Given data -
*** Begin section ***
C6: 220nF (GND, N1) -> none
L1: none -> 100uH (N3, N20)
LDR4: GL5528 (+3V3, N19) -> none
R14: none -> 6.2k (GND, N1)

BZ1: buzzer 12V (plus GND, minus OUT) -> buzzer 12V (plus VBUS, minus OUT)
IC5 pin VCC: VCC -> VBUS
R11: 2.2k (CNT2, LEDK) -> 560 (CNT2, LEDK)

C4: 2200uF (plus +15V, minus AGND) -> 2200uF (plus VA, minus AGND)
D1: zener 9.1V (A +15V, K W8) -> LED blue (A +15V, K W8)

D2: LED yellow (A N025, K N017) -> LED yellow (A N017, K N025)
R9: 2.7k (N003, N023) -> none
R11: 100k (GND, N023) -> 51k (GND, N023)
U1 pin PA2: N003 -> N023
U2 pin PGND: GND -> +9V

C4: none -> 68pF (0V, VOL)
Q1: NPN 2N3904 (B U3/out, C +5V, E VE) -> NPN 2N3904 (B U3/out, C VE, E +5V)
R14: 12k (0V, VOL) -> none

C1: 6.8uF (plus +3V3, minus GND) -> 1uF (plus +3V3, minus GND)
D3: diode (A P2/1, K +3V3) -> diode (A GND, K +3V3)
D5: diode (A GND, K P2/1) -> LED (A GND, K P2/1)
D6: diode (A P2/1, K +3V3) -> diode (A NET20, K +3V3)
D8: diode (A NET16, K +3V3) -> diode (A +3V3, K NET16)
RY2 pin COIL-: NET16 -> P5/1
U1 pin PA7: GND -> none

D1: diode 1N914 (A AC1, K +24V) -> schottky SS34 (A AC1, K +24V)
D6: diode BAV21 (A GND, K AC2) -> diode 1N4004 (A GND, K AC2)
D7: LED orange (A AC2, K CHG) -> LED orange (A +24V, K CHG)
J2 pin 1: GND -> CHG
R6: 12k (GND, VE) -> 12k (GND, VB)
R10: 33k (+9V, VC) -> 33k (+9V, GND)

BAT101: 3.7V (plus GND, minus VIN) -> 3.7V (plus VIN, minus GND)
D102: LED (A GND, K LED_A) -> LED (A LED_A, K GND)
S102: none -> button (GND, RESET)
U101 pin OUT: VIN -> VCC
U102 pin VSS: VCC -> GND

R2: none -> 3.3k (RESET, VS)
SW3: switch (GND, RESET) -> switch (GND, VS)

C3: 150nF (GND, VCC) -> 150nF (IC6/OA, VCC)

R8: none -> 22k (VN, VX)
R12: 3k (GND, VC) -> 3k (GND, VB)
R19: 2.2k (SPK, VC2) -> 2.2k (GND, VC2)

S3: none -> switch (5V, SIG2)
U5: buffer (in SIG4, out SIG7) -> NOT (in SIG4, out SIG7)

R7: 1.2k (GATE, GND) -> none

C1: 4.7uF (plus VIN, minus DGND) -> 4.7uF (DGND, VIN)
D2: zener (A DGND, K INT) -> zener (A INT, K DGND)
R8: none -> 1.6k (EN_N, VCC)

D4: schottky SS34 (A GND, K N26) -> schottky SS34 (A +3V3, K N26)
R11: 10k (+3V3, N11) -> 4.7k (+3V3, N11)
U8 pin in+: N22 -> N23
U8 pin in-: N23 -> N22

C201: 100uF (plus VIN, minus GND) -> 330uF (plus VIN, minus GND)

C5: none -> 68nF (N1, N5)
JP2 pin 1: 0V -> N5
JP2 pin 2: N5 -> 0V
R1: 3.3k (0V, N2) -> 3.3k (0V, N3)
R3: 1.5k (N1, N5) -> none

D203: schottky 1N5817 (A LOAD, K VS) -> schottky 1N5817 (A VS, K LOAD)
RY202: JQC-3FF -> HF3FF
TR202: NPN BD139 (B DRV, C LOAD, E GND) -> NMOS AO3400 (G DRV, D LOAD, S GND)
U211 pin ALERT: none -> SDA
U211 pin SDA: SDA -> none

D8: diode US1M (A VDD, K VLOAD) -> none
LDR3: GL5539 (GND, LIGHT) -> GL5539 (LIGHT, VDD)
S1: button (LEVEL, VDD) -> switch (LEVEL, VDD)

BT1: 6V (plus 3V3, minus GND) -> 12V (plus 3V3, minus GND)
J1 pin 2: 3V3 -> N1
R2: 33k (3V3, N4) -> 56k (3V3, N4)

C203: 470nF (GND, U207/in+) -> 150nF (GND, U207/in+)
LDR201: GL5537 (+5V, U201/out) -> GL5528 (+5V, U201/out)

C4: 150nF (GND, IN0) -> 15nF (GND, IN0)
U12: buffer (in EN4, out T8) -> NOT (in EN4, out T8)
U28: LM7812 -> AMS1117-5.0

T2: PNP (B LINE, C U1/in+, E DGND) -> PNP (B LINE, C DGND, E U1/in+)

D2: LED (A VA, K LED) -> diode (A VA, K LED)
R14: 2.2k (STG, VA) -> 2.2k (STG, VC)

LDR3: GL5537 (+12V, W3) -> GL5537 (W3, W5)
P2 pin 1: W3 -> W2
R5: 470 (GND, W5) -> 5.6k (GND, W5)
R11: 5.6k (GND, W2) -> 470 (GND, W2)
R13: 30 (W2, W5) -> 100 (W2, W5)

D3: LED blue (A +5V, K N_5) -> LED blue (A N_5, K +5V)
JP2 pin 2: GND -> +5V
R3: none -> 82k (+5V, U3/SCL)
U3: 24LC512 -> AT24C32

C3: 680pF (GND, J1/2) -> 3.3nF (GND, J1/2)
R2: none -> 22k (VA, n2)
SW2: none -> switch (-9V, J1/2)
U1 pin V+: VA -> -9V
*** End section ***
Exercise - Every record above must be printed again exactly as it stands.

Response box -
C6: 220nF (GND, N1) -> none
L1: none -> 100uH (N3, N20)
LDR4: GL5528 (+3V3, N19) -> none
R14: none -> 6.2k (GND, N1)

BZ1: buzzer 12V (plus GND, minus OUT) -> buzzer 12V (plus VBUS, minus OUT)
IC5 pin VCC: VCC -> VBUS
R11: 2.2k (CNT2, LEDK) -> 560 (CNT2, LEDK)

C4: 2200uF (plus +15V, minus AGND) -> 2200uF (plus VA, minus AGND)
D1: zener 9.1V (A +15V, K W8) -> LED blue (A +15V, K W8)

D2: LED yellow (A N025, K N017) -> LED yellow (A N017, K N025)
R9: 2.7k (N003, N023) -> none
R11: 100k (GND, N023) -> 51k (GND, N023)
U1 pin PA2: N003 -> N023
U2 pin PGND: GND -> +9V

C4: none -> 68pF (0V, VOL)
Q1: NPN 2N3904 (B U3/out, C +5V, E VE) -> NPN 2N3904 (B U3/out, C VE, E +5V)
R14: 12k (0V, VOL) -> none

C1: 6.8uF (plus +3V3, minus GND) -> 1uF (plus +3V3, minus GND)
D3: diode (A P2/1, K +3V3) -> diode (A GND, K +3V3)
D5: diode (A GND, K P2/1) -> LED (A GND, K P2/1)
D6: diode (A P2/1, K +3V3) -> diode (A NET20, K +3V3)
D8: diode (A NET16, K +3V3) -> diode (A +3V3, K NET16)
RY2 pin COIL-: NET16 -> P5/1
U1 pin PA7: GND -> none

D1: diode 1N914 (A AC1, K +24V) -> schottky SS34 (A AC1, K +24V)
D6: diode BAV21 (A GND, K AC2) -> diode 1N4004 (A GND, K AC2)
D7: LED orange (A AC2, K CHG) -> LED orange (A +24V, K CHG)
J2 pin 1: GND -> CHG
R6: 12k (GND, VE) -> 12k (GND, VB)
R10: 33k (+9V, VC) -> 33k (+9V, GND)

BAT101: 3.7V (plus GND, minus VIN) -> 3.7V (plus VIN, minus GND)
D102: LED (A GND, K LED_A) -> LED (A LED_A, K GND)
S102: none -> button (GND, RESET)
U101 pin OUT: VIN -> VCC
U102 pin VSS: VCC -> GND

R2: none -> 3.3k (RESET, VS)
SW3: switch (GND, RESET) -> switch (GND, VS)

C3: 150nF (GND, VCC) -> 150nF (IC6/OA, VCC)

R8: none -> 22k (VN, VX)
R12: 3k (GND, VC) -> 3k (GND, VB)
R19: 2.2k (SPK, VC2) -> 2.2k (GND, VC2)

S3: none -> switch (5V, SIG2)
U5: buffer (in SIG4, out SIG7) -> NOT (in SIG4, out SIG7)

R7: 1.2k (GATE, GND) -> none

C1: 4.7uF (plus VIN, minus DGND) -> 4.7uF (DGND, VIN)
D2: zener (A DGND, K INT) -> zener (A INT, K DGND)
R8: none -> 1.6k (EN_N, VCC)

D4: schottky SS34 (A GND, K N26) -> schottky SS34 (A +3V3, K N26)
R11: 10k (+3V3, N11) -> 4.7k (+3V3, N11)
U8 pin in+: N22 -> N23
U8 pin in-: N23 -> N22

C201: 100uF (plus VIN, minus GND) -> 330uF (plus VIN, minus GND)

C5: none -> 68nF (N1, N5)
JP2 pin 1: 0V -> N5
JP2 pin 2: N5 -> 0V
R1: 3.3k (0V, N2) -> 3.3k (0V, N3)
R3: 1.5k (N1, N5) -> none

D203: schottky 1N5817 (A LOAD, K VS) -> schottky 1N5817 (A VS, K LOAD)
RY202: JQC-3FF -> HF3FF
TR202: NPN BD139 (B DRV, C LOAD, E GND) -> NMOS AO3400 (G DRV, D LOAD, S GND)
U211 pin ALERT: none -> SDA
U211 pin SDA: SDA -> none

D8: diode US1M (A VDD, K VLOAD) -> none
LDR3: GL5539 (GND, LIGHT) -> GL5539 (LIGHT, VDD)
S1: button (LEVEL, VDD) -> switch (LEVEL, VDD)

BT1: 6V (plus 3V3, minus GND) -> 12V (plus 3V3, minus GND)
J1 pin 2: 3V3 -> N1
R2: 33k (3V3, N4) -> 56k (3V3, N4)

C203: 470nF (GND, U207/in+) -> 150nF (GND, U207/in+)
LDR201: GL5537 (+5V, U201/out) -> GL5528 (+5V, U201/out)

C4: 150nF (GND, IN0) -> 15nF (GND, IN0)
U12: buffer (in EN4, out T8) -> NOT (in EN4, out T8)
U28: LM7812 -> AMS1117-5.0

T2: PNP (B LINE, C U1/in+, E DGND) -> PNP (B LINE, C DGND, E U1/in+)

D2: LED (A VA, K LED) -> diode (A VA, K LED)
R14: 2.2k (STG, VA) -> 2.2k (STG, VC)

LDR3: GL5537 (+12V, W3) -> GL5537 (W3, W5)
P2 pin 1: W3 -> W2
R5: 470 (GND, W5) -> 5.6k (GND, W5)
R11: 5.6k (GND, W2) -> 470 (GND, W2)
R13: 30 (W2, W5) -> 100 (W2, W5)

D3: LED blue (A +5V, K N_5) -> LED blue (A N_5, K +5V)
JP2 pin 2: GND -> +5V
R3: none -> 82k (+5V, U3/SCL)
U3: 24LC512 -> AT24C32

C3: 680pF (GND, J1/2) -> 3.3nF (GND, J1/2)
R2: none -> 22k (VA, n2)
SW2: none -> switch (-9V, J1/2)
U1 pin V+: VA -> -9V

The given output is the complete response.